• [Before-and-after change records]:
══════
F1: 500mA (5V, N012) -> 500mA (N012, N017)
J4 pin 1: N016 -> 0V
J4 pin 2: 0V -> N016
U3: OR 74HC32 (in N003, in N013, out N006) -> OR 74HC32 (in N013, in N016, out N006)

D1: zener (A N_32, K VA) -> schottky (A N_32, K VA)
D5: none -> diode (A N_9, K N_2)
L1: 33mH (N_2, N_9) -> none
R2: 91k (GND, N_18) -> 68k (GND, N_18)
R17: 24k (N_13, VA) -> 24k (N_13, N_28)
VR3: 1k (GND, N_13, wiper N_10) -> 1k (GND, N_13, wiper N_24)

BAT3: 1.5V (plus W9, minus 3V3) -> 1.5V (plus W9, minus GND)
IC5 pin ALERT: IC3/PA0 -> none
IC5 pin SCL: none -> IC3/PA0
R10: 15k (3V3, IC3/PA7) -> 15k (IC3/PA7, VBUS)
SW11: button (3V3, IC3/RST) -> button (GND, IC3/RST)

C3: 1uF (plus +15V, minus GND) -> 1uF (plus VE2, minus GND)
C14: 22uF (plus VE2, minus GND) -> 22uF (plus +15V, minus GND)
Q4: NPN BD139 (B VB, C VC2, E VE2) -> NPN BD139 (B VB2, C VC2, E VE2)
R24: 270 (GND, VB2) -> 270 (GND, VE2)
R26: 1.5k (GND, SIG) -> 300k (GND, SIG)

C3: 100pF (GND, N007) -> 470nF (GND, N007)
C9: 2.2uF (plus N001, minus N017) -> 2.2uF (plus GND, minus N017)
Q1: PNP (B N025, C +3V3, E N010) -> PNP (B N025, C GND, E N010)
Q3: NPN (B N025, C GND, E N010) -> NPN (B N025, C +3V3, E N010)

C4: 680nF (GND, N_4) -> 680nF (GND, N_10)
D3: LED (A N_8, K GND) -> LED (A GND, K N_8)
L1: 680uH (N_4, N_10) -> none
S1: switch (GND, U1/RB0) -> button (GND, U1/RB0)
══════
• [WHAT YOU HAVE TO DO]: Reproduce the complete data exactly as presented above.

• [RESPONSE]:
F1: 500mA (5V, N012) -> 500mA (N012, N017)
J4 pin 1: N016 -> 0V
J4 pin 2: 0V -> N016
U3: OR 74HC32 (in N003, in N013, out N006) -> OR 74HC32 (in N013, in N016, out N006)

D1: zener (A N_32, K VA) -> schottky (A N_32, K VA)
D5: none -> diode (A N_9, K N_2)
L1: 33mH (N_2, N_9) -> none
R2: 91k (GND, N_18) -> 68k (GND, N_18)
R17: 24k (N_13, VA) -> 24k (N_13, N_28)
VR3: 1k (GND, N_13, wiper N_10) -> 1k (GND, N_13, wiper N_24)

BAT3: 1.5V (plus W9, minus 3V3) -> 1.5V (plus W9, minus GND)
IC5 pin ALERT: IC3/PA0 -> none
IC5 pin SCL: none -> IC3/PA0
R10: 15k (3V3, IC3/PA7) -> 15k (IC3/PA7, VBUS)
SW11: button (3V3, IC3/RST) -> button (GND, IC3/RST)

C3: 1uF (plus +15V, minus GND) -> 1uF (plus VE2, minus GND)
C14: 22uF (plus VE2, minus GND) -> 22uF (plus +15V, minus GND)
Q4: NPN BD139 (B VB, C VC2, E VE2) -> NPN BD139 (B VB2, C VC2, E VE2)
R24: 270 (GND, VB2) -> 270 (GND, VE2)
R26: 1.5k (GND, SIG) -> 300k (GND, SIG)

C3: 100pF (GND, N007) -> 470nF (GND, N007)
C9: 2.2uF (plus N001, minus N017) -> 2.2uF (plus GND, minus N017)
Q1: PNP (B N025, C +3V3, E N010) -> PNP (B N025, C GND, E N010)
Q3: NPN (B N025, C GND, E N010) -> NPN (B N025, C +3V3, E N010)

C4: 680nF (GND, N_4) -> 680nF (GND, N_10)
D3: LED (A N_8, K GND) -> LED (A GND, K N_8)
L1: 680uH (N_4, N_10) -> none
S1: switch (GND, U1/RB0) -> button (GND, U1/RB0)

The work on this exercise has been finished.